Recorded data

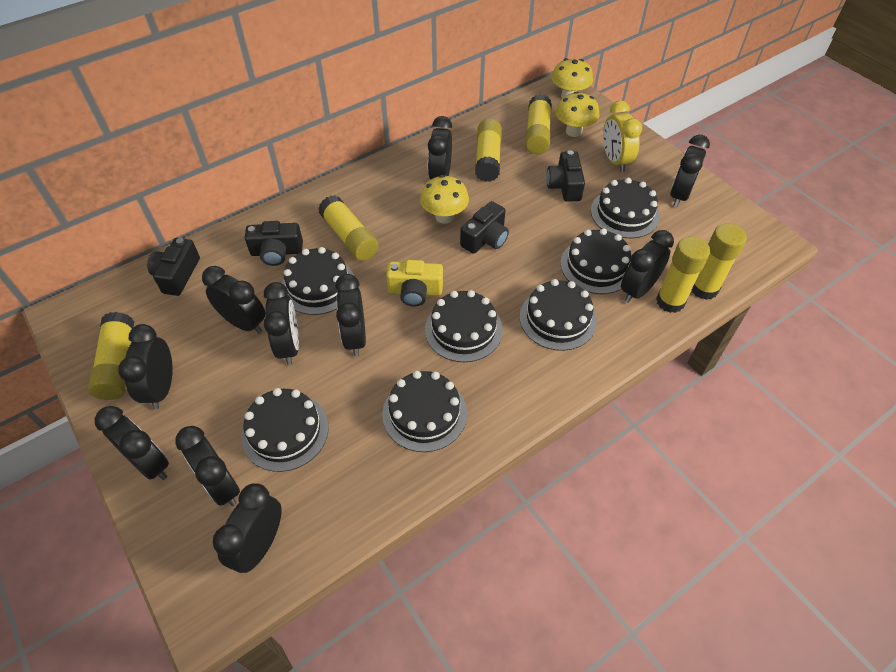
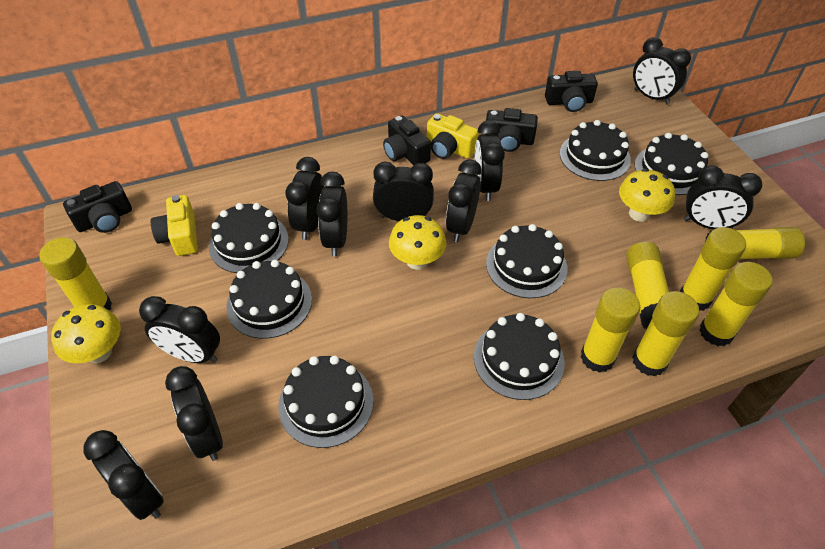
yellow camera: 1 -> 2
yellow clock: 1 -> 0
yellow glue stick: 6 -> 7

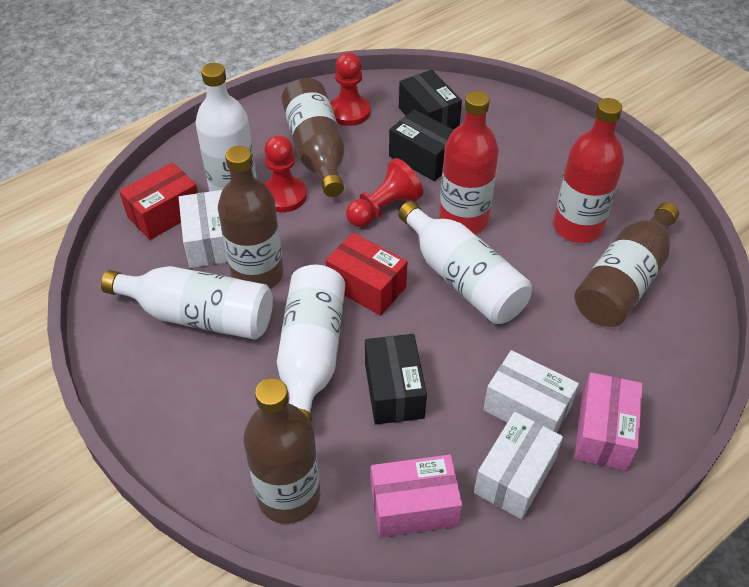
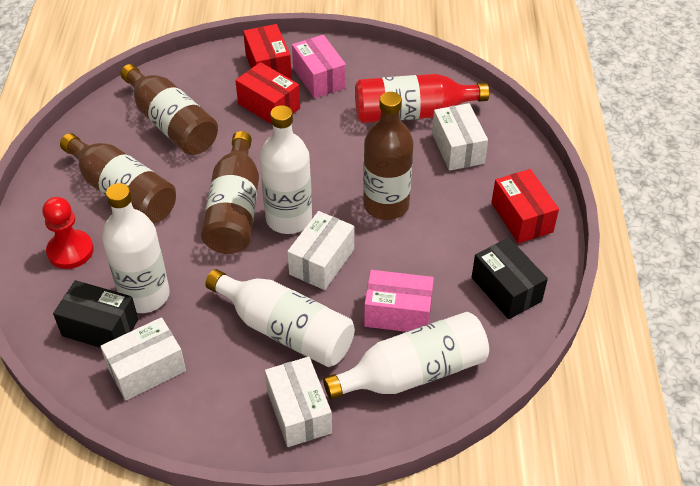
black box: 3 -> 2
red bottle: 2 -> 1
red box: 2 -> 3
red pawn: 3 -> 1
white box: 3 -> 4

Task description
Transcribe every line of the data exactly. No pictures go in the copy.

Result of the task
yellow camera: 1 -> 2
yellow clock: 1 -> 0
yellow glue stick: 6 -> 7

black box: 3 -> 2
red bottle: 2 -> 1
red box: 2 -> 3
red pawn: 3 -> 1
white box: 3 -> 4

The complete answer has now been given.